§ WHAT THIS TASK INVOLVES:
Find each line in the records below that contains the word "pink", and copy it out.

- - - - -

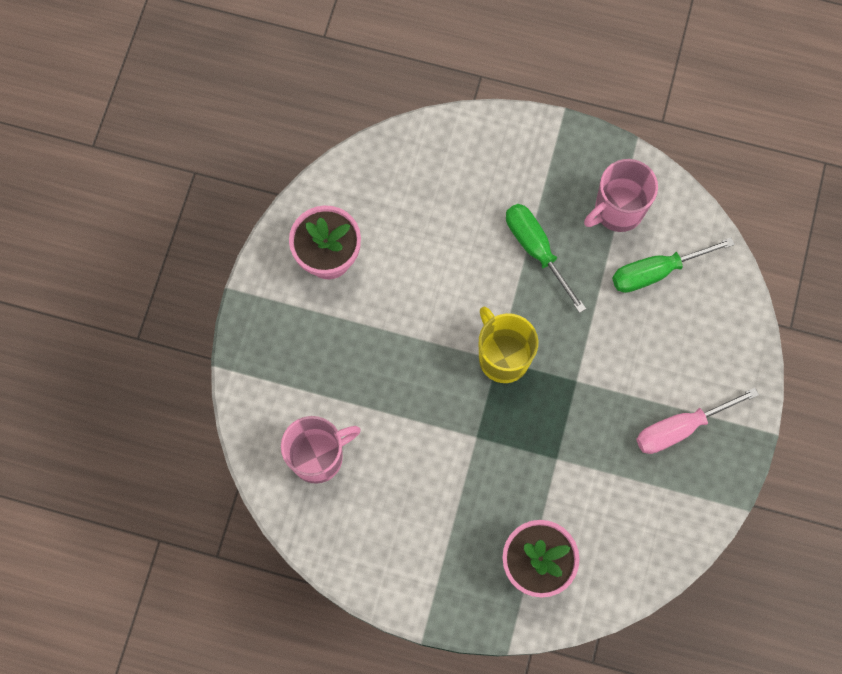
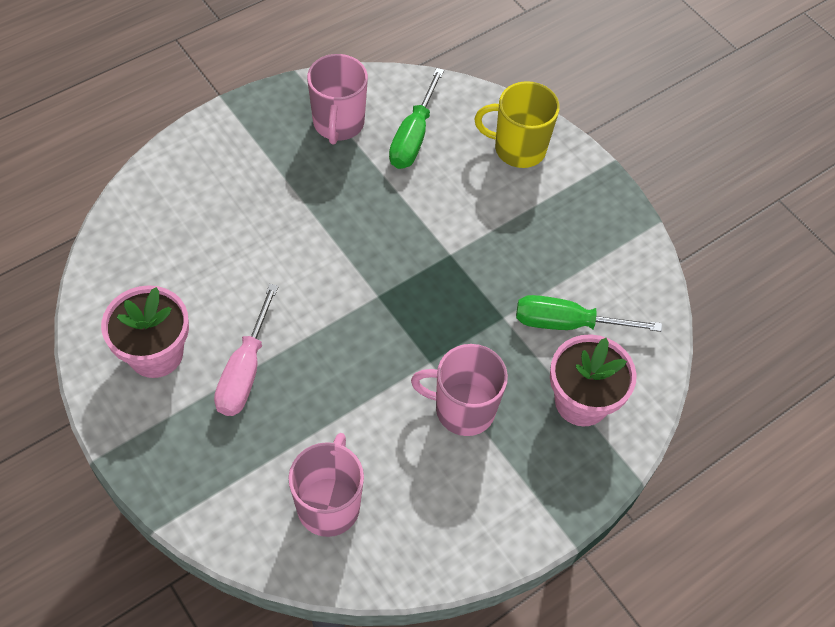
camera: 55 degrees left, 15 degrees down
(459, 488) = (463, 409): none -> pink mug
(503, 357) = (379, 290): yellow mug -> yellow mug (518, 148)
(536, 249) = (312, 199): green screwdriver -> green screwdriver (566, 323)
(679, 428) = (555, 215): pink screwdriver -> pink screwdriver (245, 371)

- - - - -

§ FINAL ANSWER:
(459, 488) = (463, 409): none -> pink mug
(679, 428) = (555, 215): pink screwdriver -> pink screwdriver (245, 371)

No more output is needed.